> **WHAT YOU WILL DO**: Establish how many lines in the entries hold the string "RESET". The number by itself is the whole answer.

> **EXERCISE DATA**:
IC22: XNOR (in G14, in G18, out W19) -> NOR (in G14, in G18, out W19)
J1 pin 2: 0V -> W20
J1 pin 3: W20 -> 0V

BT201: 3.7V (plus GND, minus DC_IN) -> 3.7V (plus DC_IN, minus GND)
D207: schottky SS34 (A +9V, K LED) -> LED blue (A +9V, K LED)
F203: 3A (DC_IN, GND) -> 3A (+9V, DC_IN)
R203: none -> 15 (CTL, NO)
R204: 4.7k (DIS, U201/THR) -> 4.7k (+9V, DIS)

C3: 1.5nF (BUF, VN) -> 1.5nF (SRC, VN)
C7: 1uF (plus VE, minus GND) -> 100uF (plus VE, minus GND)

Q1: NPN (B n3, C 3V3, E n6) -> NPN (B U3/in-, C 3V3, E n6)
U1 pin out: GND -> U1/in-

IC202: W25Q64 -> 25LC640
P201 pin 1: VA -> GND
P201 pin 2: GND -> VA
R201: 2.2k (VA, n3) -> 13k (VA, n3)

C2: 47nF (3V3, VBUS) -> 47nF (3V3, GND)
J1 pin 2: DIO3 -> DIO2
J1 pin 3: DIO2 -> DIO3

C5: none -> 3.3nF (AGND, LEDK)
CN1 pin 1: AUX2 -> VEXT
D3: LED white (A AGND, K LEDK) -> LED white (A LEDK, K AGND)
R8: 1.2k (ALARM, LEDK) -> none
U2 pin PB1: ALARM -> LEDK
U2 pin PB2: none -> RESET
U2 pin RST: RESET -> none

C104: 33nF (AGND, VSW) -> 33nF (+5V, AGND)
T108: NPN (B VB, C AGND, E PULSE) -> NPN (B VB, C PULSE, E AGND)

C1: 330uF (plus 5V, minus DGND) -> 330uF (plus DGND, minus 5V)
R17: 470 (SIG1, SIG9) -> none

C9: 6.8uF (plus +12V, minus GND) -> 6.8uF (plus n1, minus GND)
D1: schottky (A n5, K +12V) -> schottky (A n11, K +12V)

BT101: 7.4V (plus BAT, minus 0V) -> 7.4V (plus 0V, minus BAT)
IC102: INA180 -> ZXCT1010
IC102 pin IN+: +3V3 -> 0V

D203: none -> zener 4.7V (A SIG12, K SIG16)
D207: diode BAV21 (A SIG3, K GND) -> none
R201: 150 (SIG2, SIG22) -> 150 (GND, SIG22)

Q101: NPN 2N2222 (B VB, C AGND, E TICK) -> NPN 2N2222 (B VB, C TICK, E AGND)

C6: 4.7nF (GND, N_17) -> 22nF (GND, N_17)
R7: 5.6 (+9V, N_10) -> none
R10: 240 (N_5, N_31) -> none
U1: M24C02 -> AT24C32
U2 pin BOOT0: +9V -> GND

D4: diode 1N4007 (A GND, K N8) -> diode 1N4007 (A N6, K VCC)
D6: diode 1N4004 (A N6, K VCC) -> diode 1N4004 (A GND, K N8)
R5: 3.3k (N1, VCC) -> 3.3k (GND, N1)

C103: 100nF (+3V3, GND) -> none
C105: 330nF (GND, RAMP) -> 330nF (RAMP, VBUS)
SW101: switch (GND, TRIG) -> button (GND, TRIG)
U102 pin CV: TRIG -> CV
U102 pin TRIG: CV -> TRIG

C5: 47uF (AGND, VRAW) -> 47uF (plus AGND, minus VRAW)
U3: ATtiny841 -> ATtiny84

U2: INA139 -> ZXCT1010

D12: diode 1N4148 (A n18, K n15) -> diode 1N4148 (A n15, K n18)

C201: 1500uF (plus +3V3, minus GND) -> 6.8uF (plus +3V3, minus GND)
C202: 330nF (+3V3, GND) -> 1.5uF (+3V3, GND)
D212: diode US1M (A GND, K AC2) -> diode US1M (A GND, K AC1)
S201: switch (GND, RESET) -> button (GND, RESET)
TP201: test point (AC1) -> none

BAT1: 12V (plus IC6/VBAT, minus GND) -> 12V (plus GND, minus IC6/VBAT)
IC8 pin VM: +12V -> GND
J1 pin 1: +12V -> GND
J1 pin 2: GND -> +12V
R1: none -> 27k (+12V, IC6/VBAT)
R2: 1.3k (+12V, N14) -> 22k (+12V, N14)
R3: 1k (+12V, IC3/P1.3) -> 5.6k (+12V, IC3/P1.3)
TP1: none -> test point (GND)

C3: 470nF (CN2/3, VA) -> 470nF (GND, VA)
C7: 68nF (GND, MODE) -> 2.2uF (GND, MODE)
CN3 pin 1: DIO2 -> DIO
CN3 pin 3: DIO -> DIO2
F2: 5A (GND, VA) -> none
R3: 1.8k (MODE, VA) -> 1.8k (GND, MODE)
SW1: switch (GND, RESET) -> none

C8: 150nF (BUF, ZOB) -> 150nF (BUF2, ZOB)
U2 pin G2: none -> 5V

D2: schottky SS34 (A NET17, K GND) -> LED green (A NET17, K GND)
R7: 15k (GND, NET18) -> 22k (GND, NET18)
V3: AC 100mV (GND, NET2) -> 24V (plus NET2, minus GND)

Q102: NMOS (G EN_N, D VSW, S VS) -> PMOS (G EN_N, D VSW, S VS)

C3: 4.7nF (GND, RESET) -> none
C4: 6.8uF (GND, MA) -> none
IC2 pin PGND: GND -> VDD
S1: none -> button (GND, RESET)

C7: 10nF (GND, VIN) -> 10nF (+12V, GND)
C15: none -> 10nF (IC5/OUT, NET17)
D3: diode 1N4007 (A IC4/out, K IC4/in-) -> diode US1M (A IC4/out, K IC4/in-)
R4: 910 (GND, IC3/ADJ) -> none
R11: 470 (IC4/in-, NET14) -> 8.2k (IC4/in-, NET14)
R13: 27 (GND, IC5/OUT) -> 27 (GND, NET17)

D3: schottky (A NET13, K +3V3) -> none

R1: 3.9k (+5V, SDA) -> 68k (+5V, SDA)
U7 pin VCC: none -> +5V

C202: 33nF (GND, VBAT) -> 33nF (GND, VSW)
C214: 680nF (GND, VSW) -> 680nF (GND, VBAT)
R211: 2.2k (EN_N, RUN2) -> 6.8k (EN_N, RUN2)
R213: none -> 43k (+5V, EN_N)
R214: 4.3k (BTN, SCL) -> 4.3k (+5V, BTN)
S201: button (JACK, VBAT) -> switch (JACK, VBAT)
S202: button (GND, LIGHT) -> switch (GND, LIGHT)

> **WRITTEN RESPONSE**: 6